Rewrite the records from their start through the line with "Larry [423, 135]", both ends included, swapping "specified" for "listed" and keeping everything else the same. Leave the pictures out of your output.

* Provided data *

* * * *

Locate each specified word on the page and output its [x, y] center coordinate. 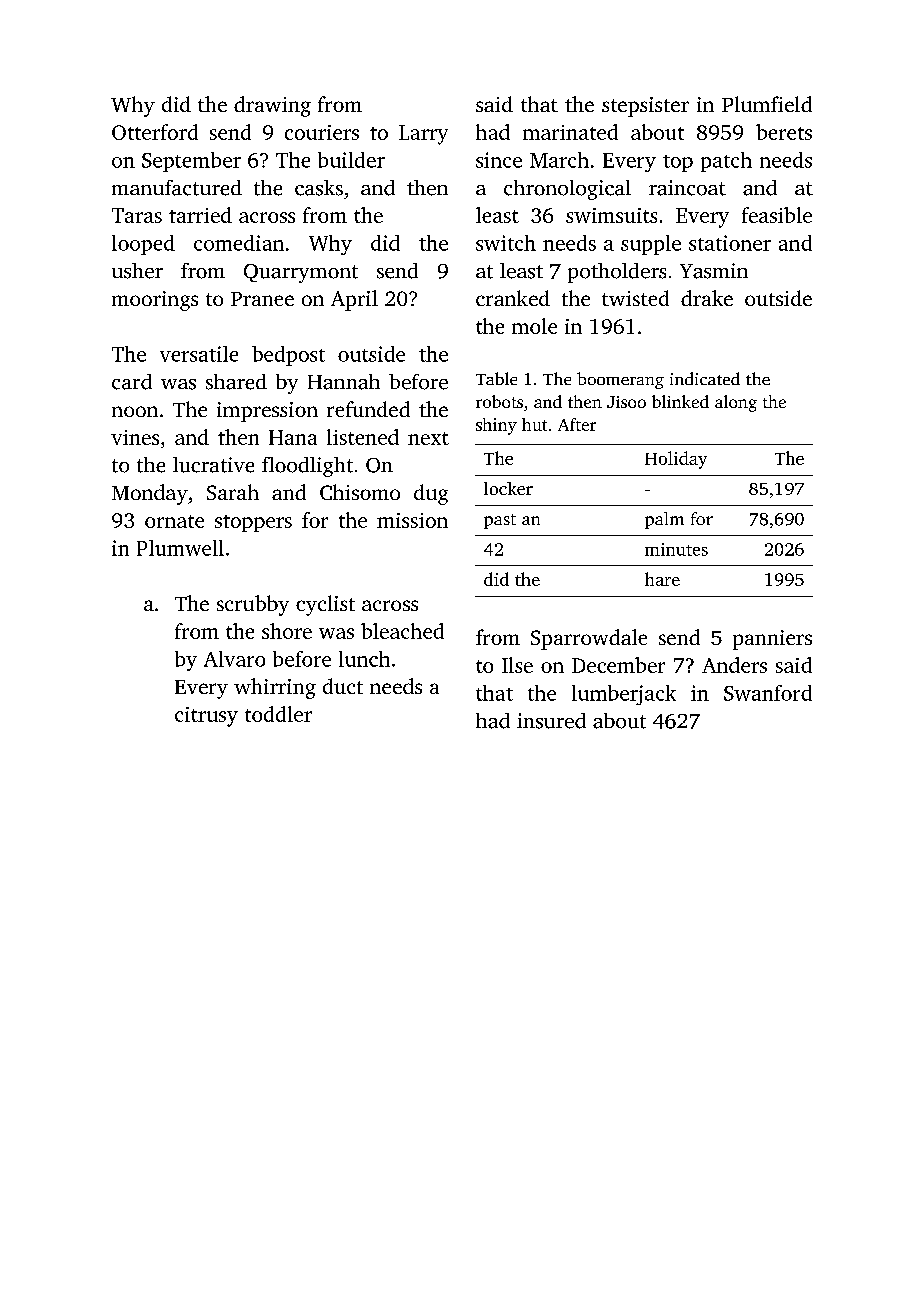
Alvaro [234, 659]
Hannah [344, 382]
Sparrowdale [589, 639]
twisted [635, 298]
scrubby [253, 605]
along [736, 403]
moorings [155, 301]
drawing [272, 106]
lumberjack [624, 695]
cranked [513, 298]
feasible [777, 215]
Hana [293, 437]
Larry [423, 135]
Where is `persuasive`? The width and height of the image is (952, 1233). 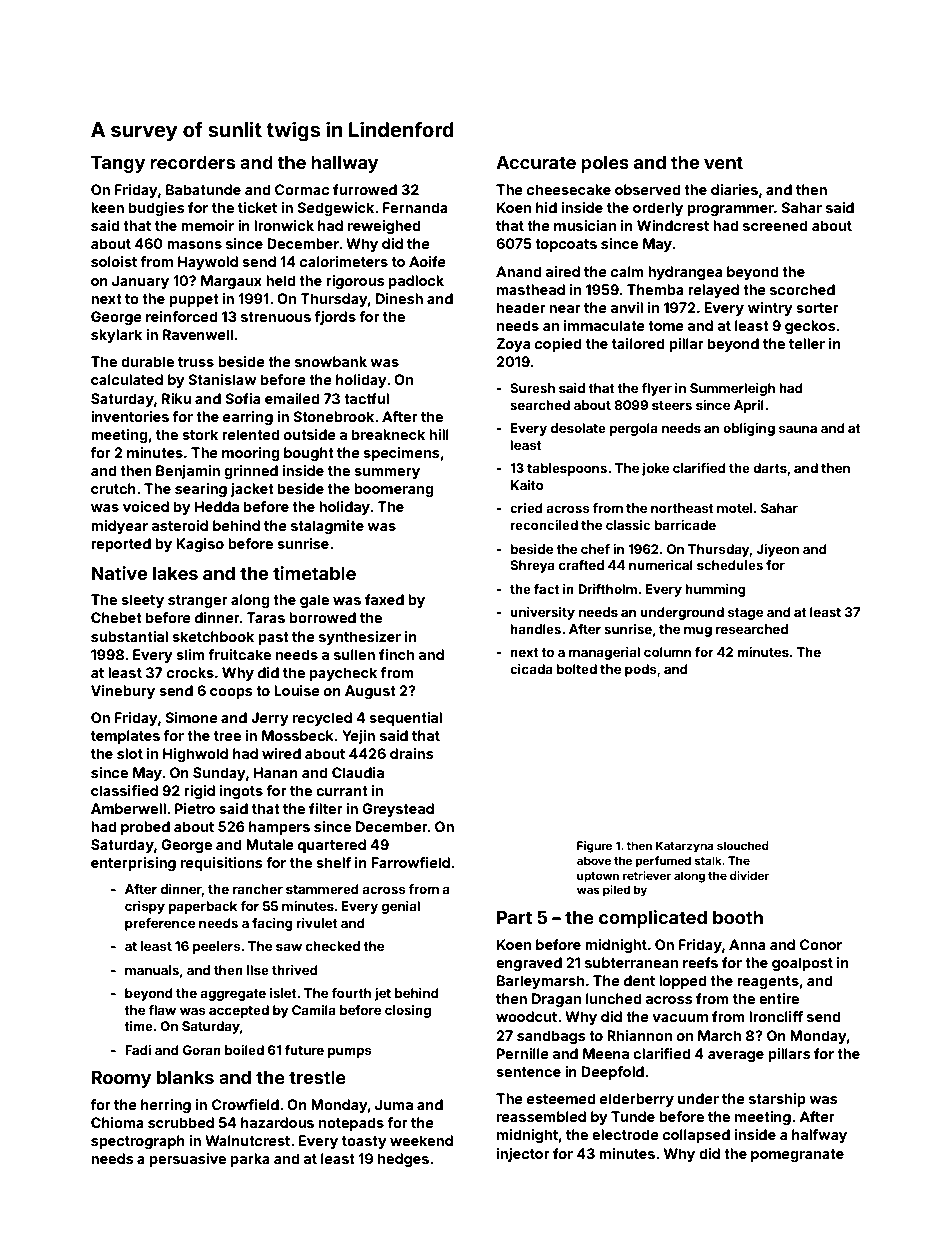 persuasive is located at coordinates (188, 1160).
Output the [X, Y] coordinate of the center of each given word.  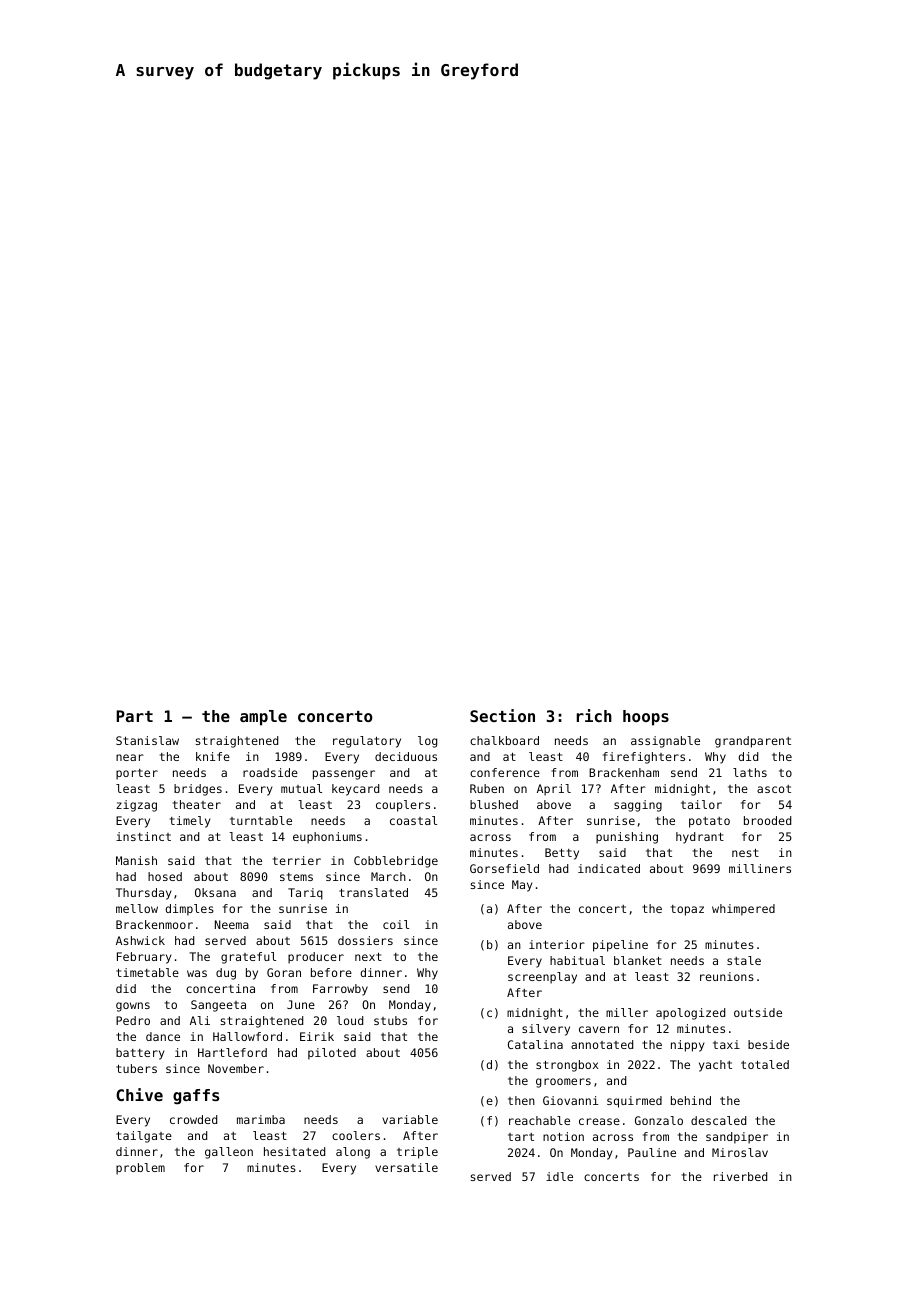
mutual [301, 788]
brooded [767, 820]
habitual [577, 960]
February [144, 958]
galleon [229, 1153]
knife [213, 756]
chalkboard [504, 740]
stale [744, 960]
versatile [406, 1167]
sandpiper [737, 1138]
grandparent [753, 742]
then [521, 1100]
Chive [139, 1094]
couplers [403, 806]
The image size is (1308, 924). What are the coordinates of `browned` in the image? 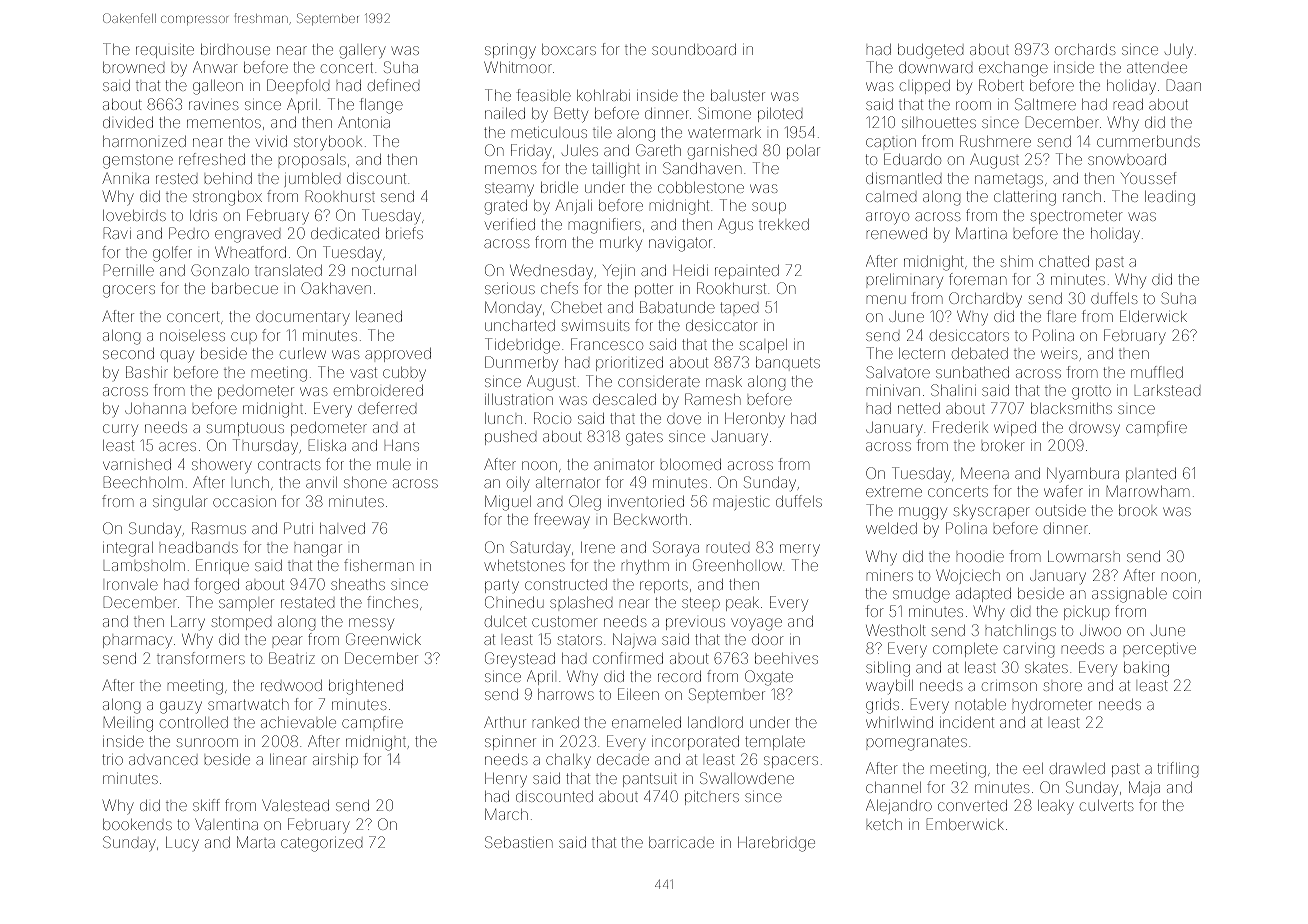 It's located at (133, 67).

* * * *

* Final result *
Locate each listed word on the page and output its [x, y] center coordinate. 
Alvaro [234, 659]
Hannah [344, 382]
Sparrowdale [589, 639]
twisted [635, 298]
scrubby [253, 605]
along [736, 403]
moorings [155, 301]
drawing [272, 106]
lumberjack [624, 695]
cranked [513, 298]
feasible [777, 215]
Hana [293, 437]
Larry [423, 135]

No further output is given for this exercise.